**Action item**
What is the number of lines below that contain the string "none"? Give it and nothing else.

**Revision comparison data**

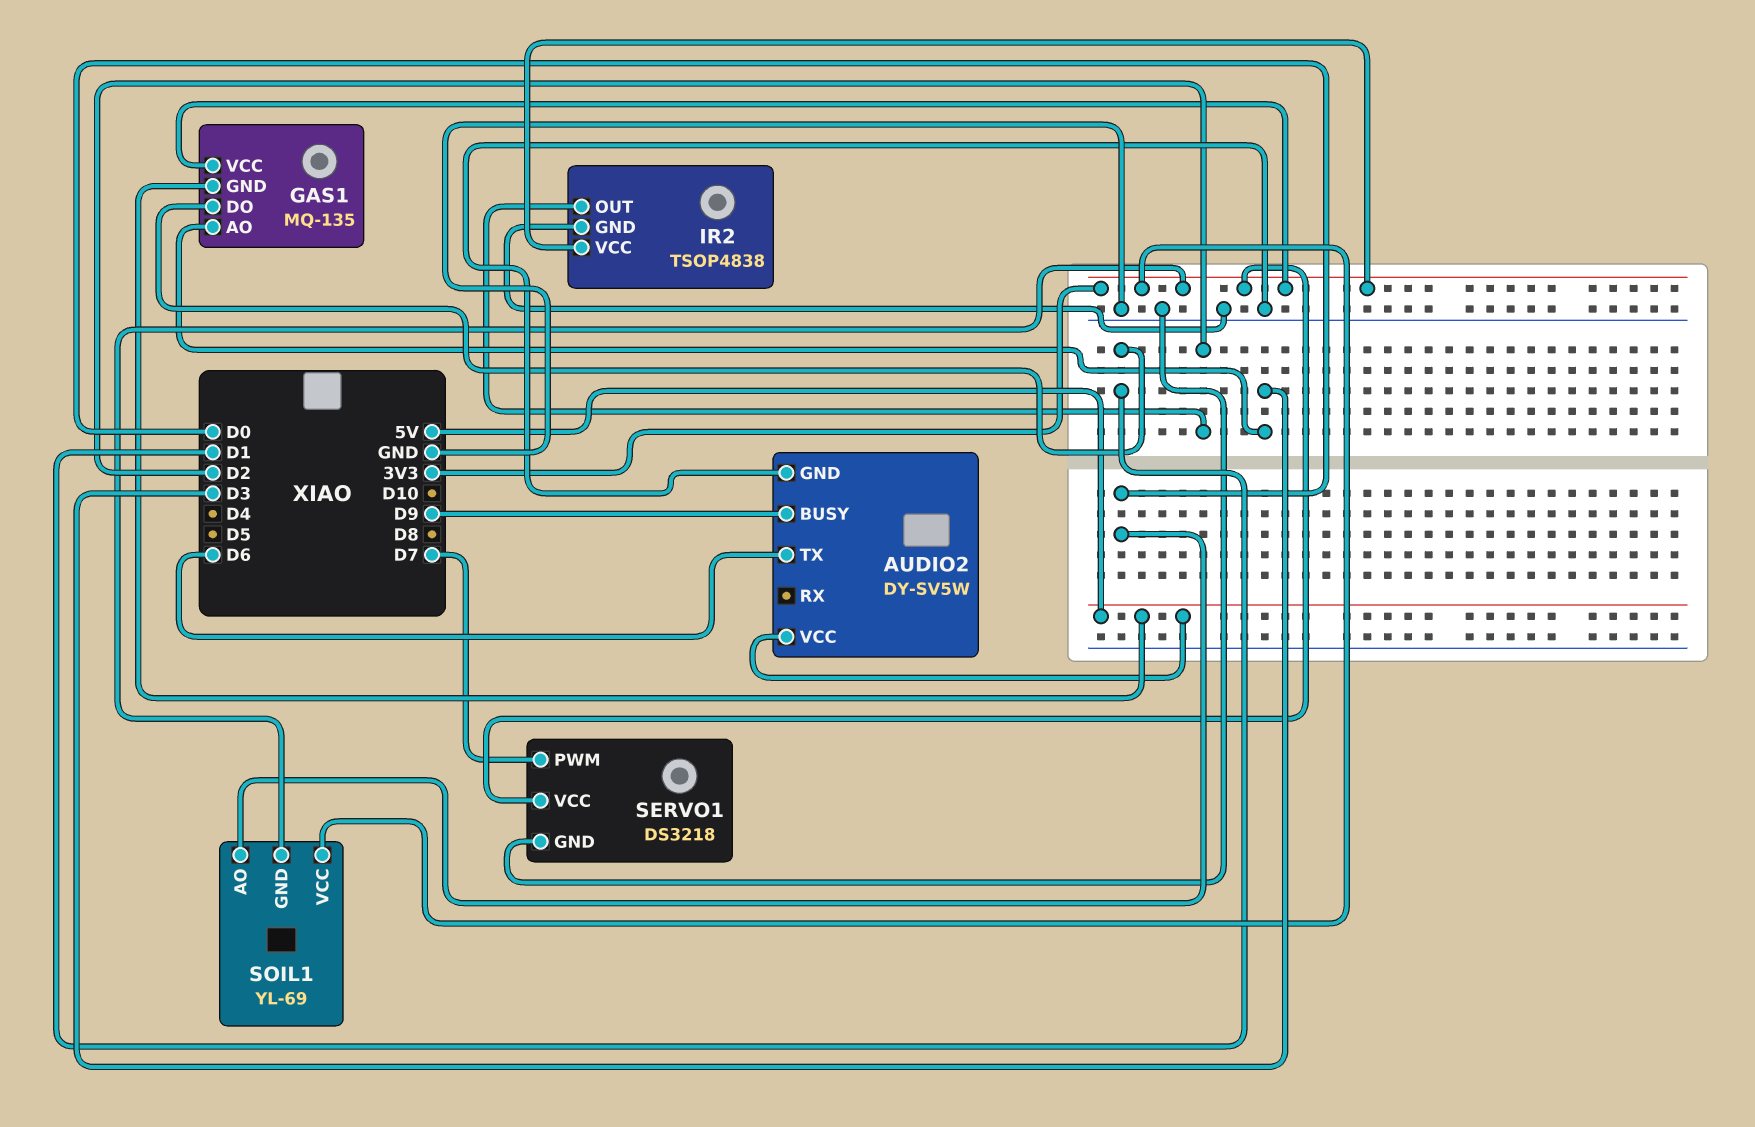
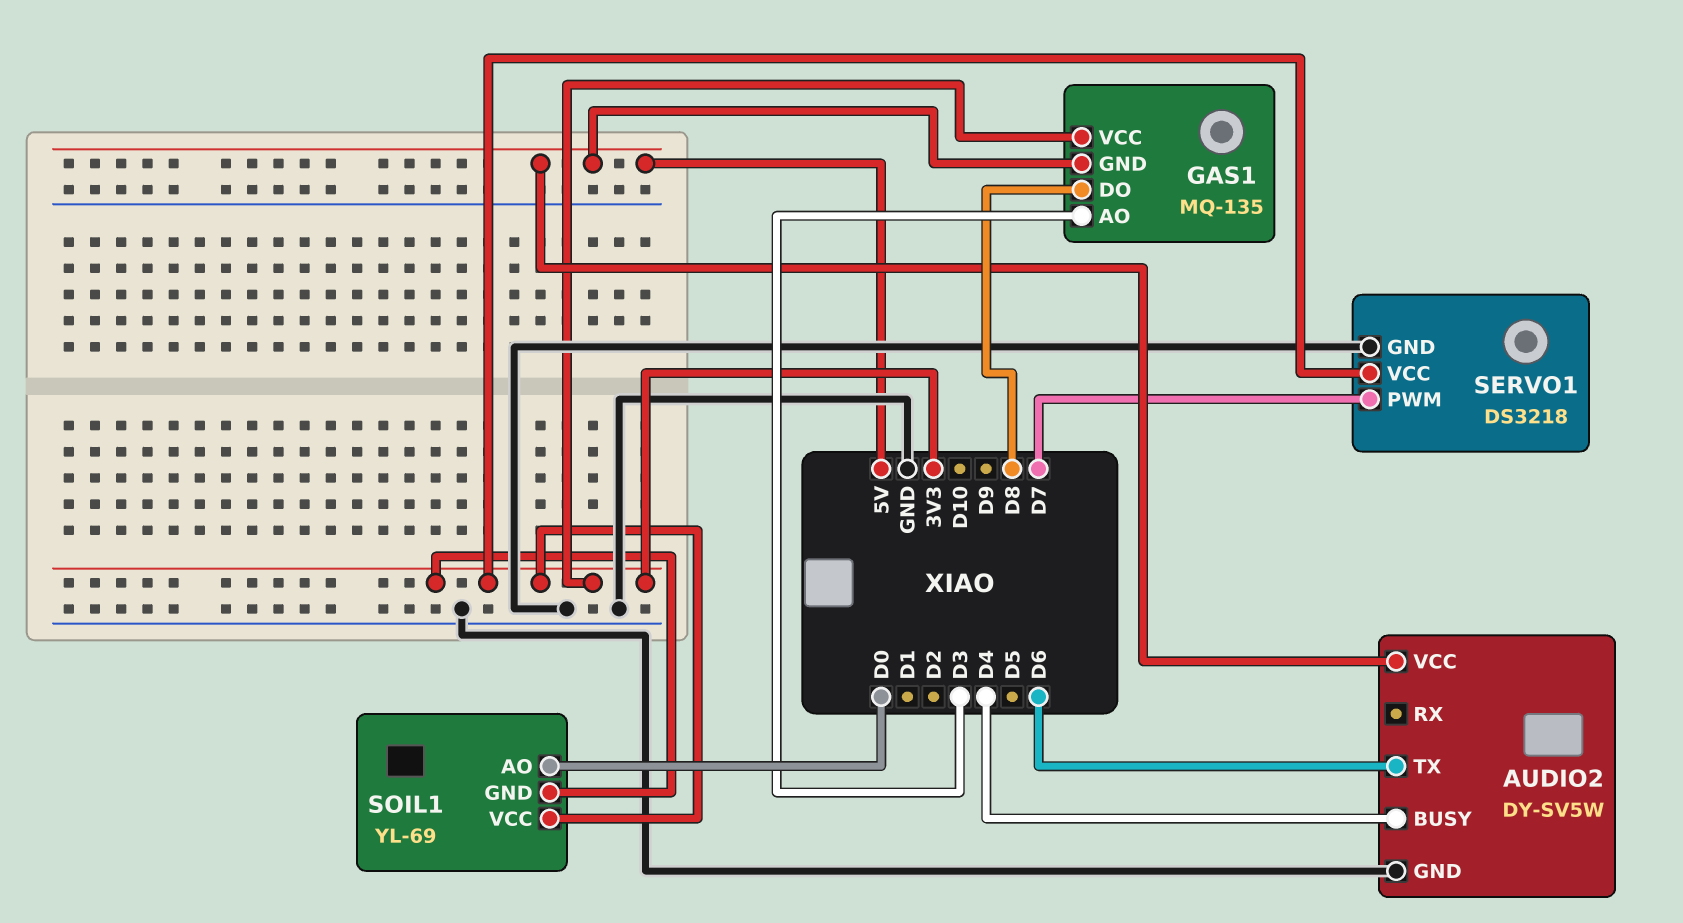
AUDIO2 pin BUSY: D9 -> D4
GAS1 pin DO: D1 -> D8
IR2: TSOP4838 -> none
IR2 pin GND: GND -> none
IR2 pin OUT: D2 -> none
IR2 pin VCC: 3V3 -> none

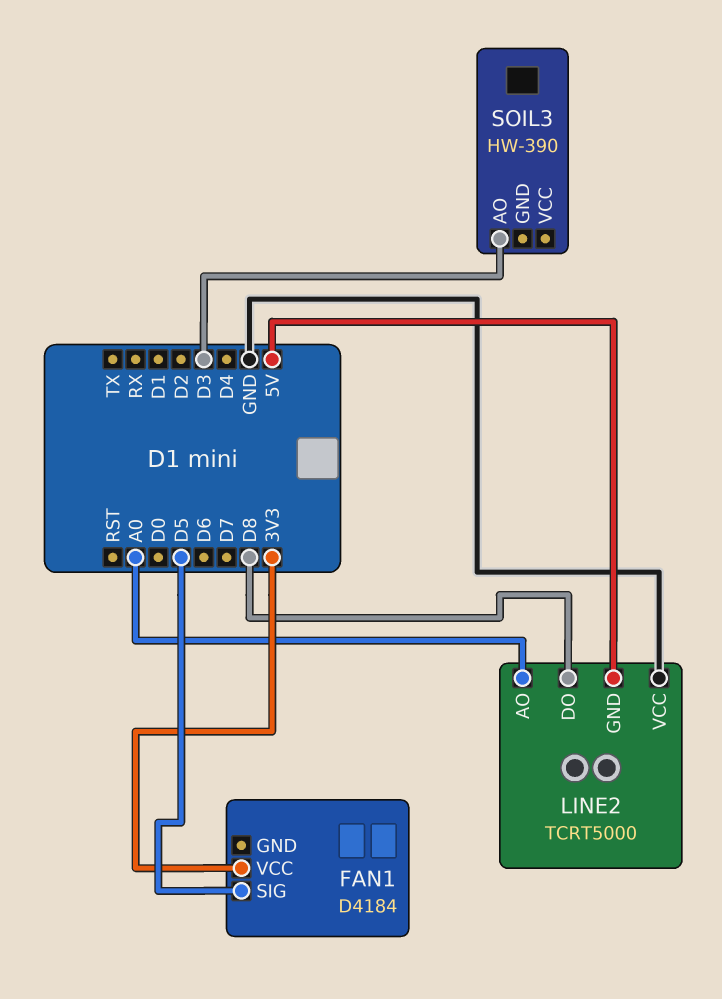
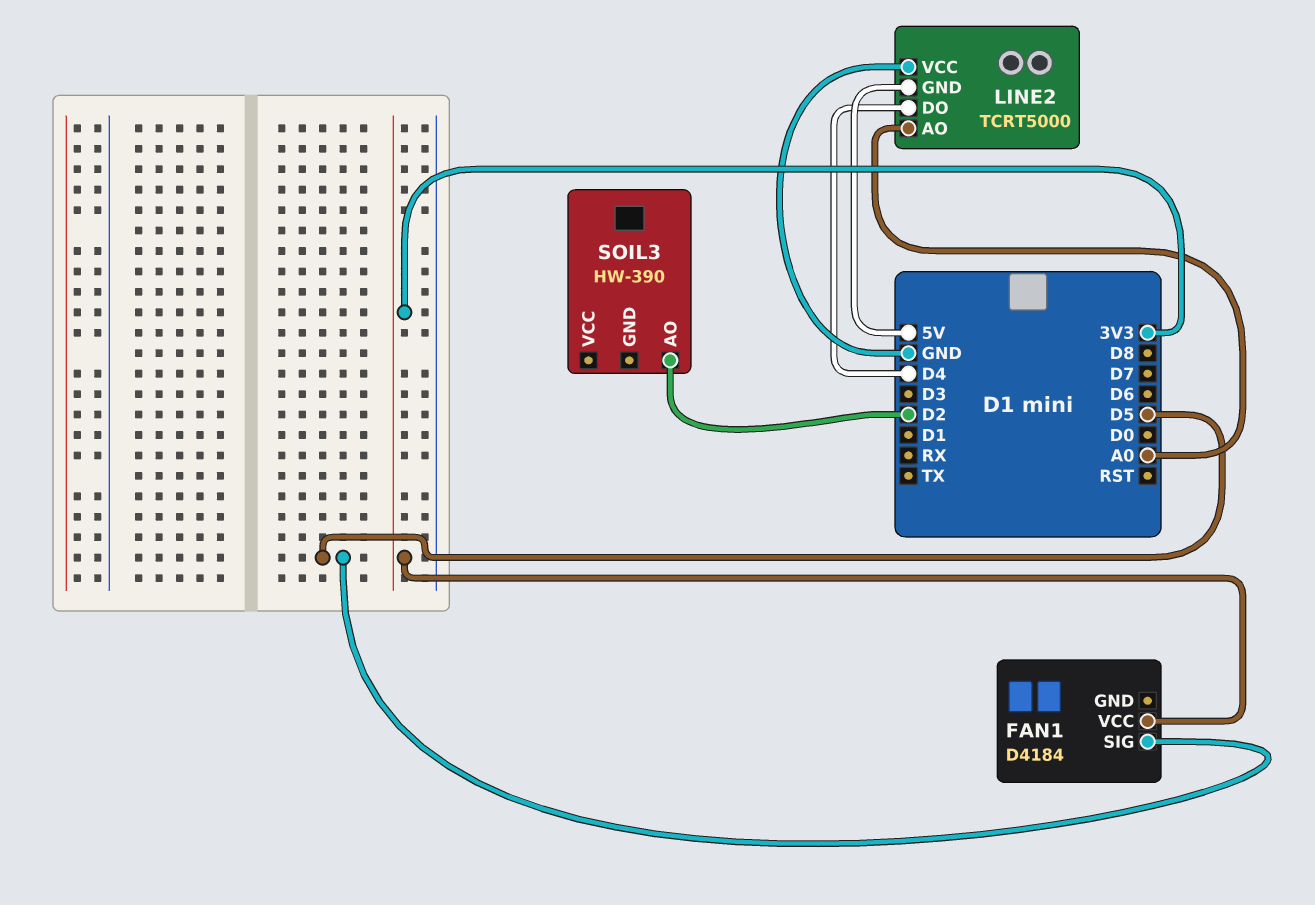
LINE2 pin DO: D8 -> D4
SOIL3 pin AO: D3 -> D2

**Solution**
4